◆ **Problem details**: Your task is to transcribe the data exactly while omitting each picture.

Extracted data entries
+ + + +

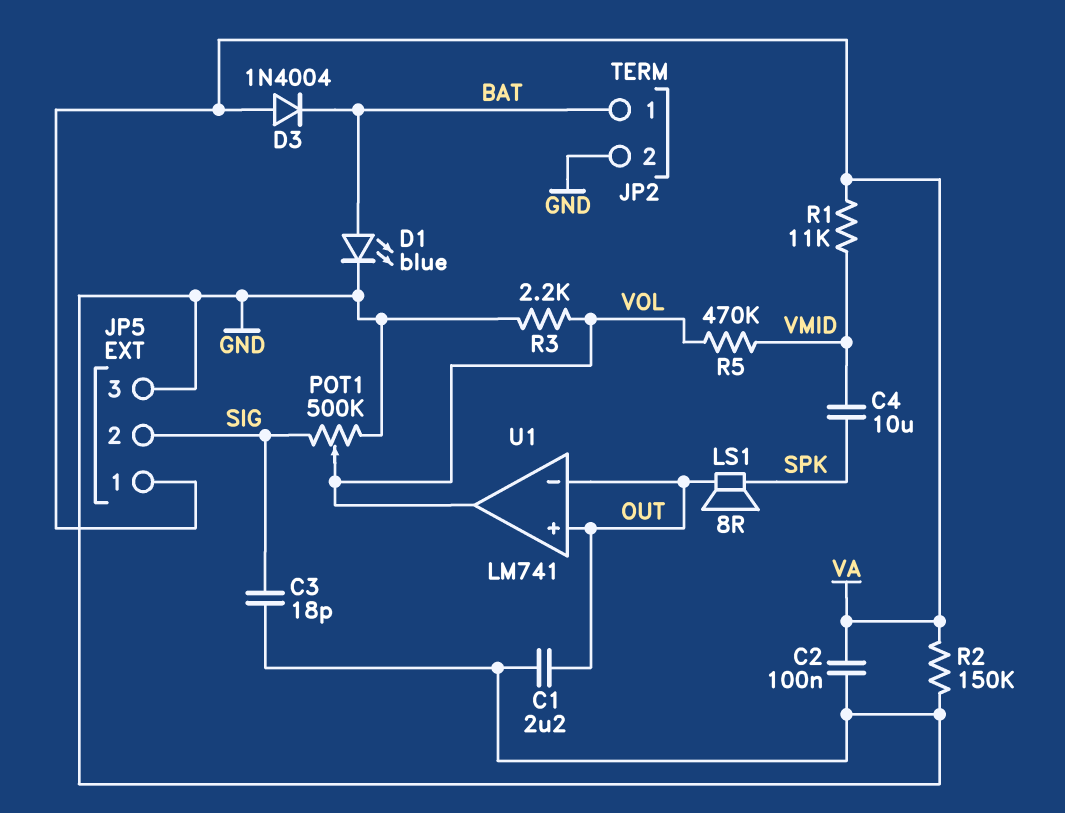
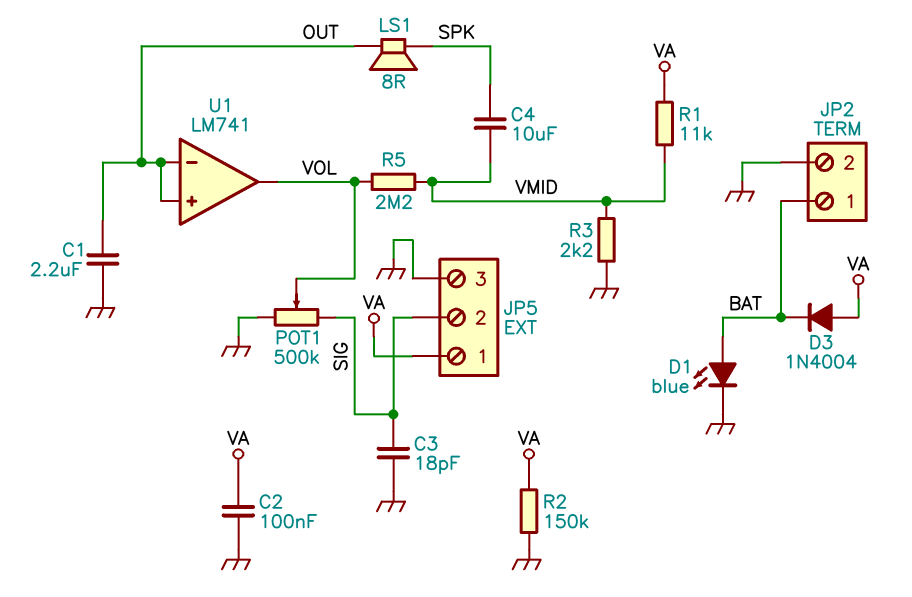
R3: 2.2k (GND, VOL) -> 2.2k (GND, VMID)
R5: 470k (VMID, VOL) -> 2.2M (VMID, VOL)

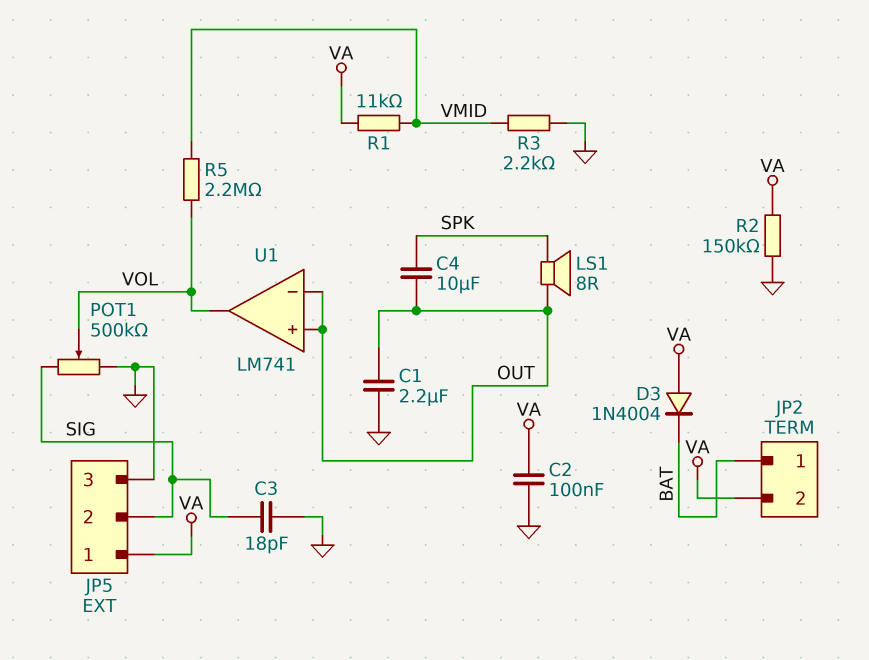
C4: 10uF (SPK, VMID) -> 10uF (OUT, SPK)
D1: LED blue (A BAT, K GND) -> none
JP2 pin 2: GND -> VA

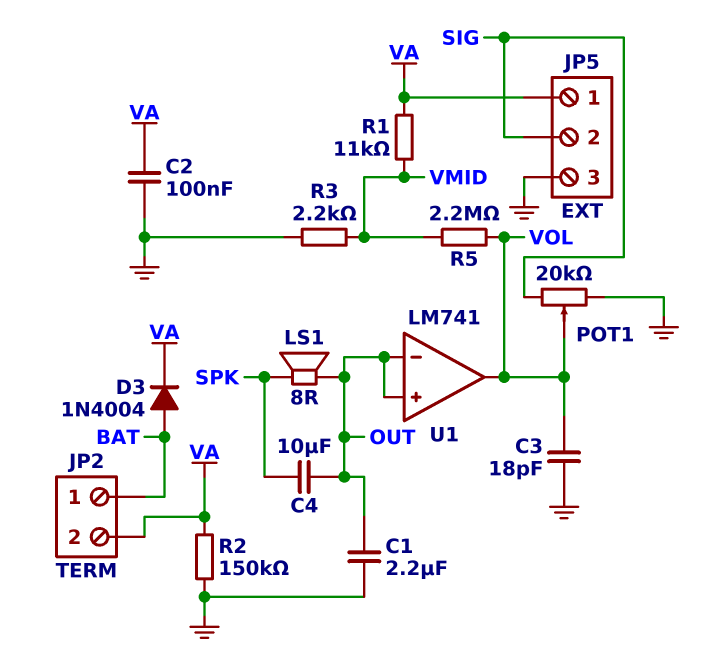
C3: 18pF (GND, SIG) -> 18pF (GND, VOL)
D3: diode 1N4004 (A VA, K BAT) -> diode 1N4004 (A BAT, K VA)
POT1: 500k (GND, SIG, wiper VOL) -> 20k (GND, SIG, wiper VOL)

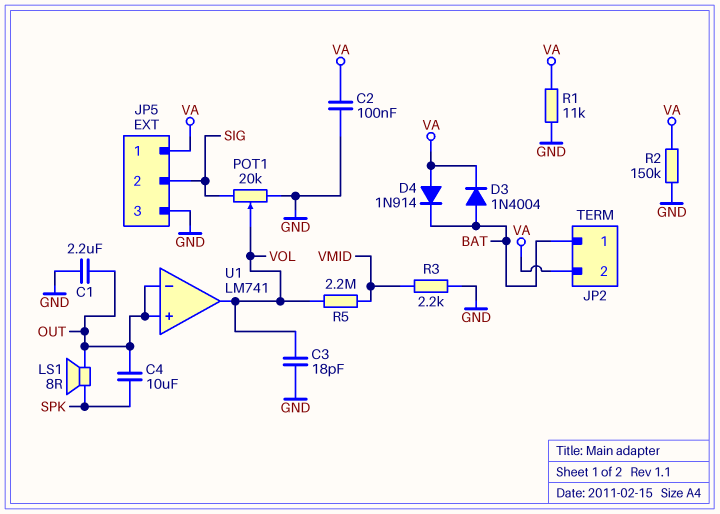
D4: none -> diode 1N914 (A VA, K BAT)
R1: 11k (VA, VMID) -> 11k (GND, VA)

+ + + +

◆ **Written answer**:
R3: 2.2k (GND, VOL) -> 2.2k (GND, VMID)
R5: 470k (VMID, VOL) -> 2.2M (VMID, VOL)

C4: 10uF (SPK, VMID) -> 10uF (OUT, SPK)
D1: LED blue (A BAT, K GND) -> none
JP2 pin 2: GND -> VA

C3: 18pF (GND, SIG) -> 18pF (GND, VOL)
D3: diode 1N4004 (A VA, K BAT) -> diode 1N4004 (A BAT, K VA)
POT1: 500k (GND, SIG, wiper VOL) -> 20k (GND, SIG, wiper VOL)

D4: none -> diode 1N914 (A VA, K BAT)
R1: 11k (VA, VMID) -> 11k (GND, VA)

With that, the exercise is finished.